**WORK ORDER**
Everything from the line containing "120 degrees counterclockwise" to the last line of the listing below, inclusive, is what you should output, exactly as it appears.

Content starts

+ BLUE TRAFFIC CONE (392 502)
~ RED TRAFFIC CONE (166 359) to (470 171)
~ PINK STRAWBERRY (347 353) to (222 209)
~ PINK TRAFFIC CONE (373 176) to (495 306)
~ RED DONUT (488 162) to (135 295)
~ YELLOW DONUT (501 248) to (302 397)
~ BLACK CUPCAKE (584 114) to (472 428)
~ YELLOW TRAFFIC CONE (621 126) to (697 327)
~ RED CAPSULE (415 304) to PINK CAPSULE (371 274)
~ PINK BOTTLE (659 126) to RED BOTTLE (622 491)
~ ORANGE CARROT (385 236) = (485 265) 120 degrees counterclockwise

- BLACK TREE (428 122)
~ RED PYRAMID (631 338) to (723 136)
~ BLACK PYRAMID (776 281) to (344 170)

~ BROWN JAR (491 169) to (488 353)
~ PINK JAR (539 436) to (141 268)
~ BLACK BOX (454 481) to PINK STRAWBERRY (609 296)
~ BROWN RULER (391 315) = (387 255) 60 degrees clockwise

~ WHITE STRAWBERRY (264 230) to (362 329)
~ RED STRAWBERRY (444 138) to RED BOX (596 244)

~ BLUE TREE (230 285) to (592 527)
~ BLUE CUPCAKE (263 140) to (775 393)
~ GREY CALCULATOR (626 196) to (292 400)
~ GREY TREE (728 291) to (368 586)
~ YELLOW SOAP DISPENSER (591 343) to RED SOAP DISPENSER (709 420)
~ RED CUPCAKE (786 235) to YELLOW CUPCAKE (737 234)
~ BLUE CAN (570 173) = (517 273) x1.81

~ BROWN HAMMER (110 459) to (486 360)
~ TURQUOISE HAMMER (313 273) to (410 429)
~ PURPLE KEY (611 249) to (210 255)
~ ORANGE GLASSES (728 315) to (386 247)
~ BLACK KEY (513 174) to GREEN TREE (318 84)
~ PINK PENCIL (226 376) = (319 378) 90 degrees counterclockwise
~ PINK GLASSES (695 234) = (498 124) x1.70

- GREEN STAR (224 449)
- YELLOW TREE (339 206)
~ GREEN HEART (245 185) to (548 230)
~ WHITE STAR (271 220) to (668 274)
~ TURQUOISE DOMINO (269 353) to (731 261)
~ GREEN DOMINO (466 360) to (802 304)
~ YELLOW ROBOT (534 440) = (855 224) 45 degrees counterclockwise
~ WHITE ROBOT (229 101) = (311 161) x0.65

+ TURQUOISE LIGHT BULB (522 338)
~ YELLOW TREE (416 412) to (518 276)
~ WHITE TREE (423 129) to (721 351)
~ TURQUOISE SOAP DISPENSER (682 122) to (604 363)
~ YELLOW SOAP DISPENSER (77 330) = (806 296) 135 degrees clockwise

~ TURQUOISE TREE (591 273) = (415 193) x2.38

Content ends

**THE COMPLETED TASK**
~ ORANGE CARROT (385 236) = (485 265) 120 degrees counterclockwise

- BLACK TREE (428 122)
~ RED PYRAMID (631 338) to (723 136)
~ BLACK PYRAMID (776 281) to (344 170)

~ BROWN JAR (491 169) to (488 353)
~ PINK JAR (539 436) to (141 268)
~ BLACK BOX (454 481) to PINK STRAWBERRY (609 296)
~ BROWN RULER (391 315) = (387 255) 60 degrees clockwise

~ WHITE STRAWBERRY (264 230) to (362 329)
~ RED STRAWBERRY (444 138) to RED BOX (596 244)

~ BLUE TREE (230 285) to (592 527)
~ BLUE CUPCAKE (263 140) to (775 393)
~ GREY CALCULATOR (626 196) to (292 400)
~ GREY TREE (728 291) to (368 586)
~ YELLOW SOAP DISPENSER (591 343) to RED SOAP DISPENSER (709 420)
~ RED CUPCAKE (786 235) to YELLOW CUPCAKE (737 234)
~ BLUE CAN (570 173) = (517 273) x1.81

~ BROWN HAMMER (110 459) to (486 360)
~ TURQUOISE HAMMER (313 273) to (410 429)
~ PURPLE KEY (611 249) to (210 255)
~ ORANGE GLASSES (728 315) to (386 247)
~ BLACK KEY (513 174) to GREEN TREE (318 84)
~ PINK PENCIL (226 376) = (319 378) 90 degrees counterclockwise
~ PINK GLASSES (695 234) = (498 124) x1.70

- GREEN STAR (224 449)
- YELLOW TREE (339 206)
~ GREEN HEART (245 185) to (548 230)
~ WHITE STAR (271 220) to (668 274)
~ TURQUOISE DOMINO (269 353) to (731 261)
~ GREEN DOMINO (466 360) to (802 304)
~ YELLOW ROBOT (534 440) = (855 224) 45 degrees counterclockwise
~ WHITE ROBOT (229 101) = (311 161) x0.65

+ TURQUOISE LIGHT BULB (522 338)
~ YELLOW TREE (416 412) to (518 276)
~ WHITE TREE (423 129) to (721 351)
~ TURQUOISE SOAP DISPENSER (682 122) to (604 363)
~ YELLOW SOAP DISPENSER (77 330) = (806 296) 135 degrees clockwise

~ TURQUOISE TREE (591 273) = (415 193) x2.38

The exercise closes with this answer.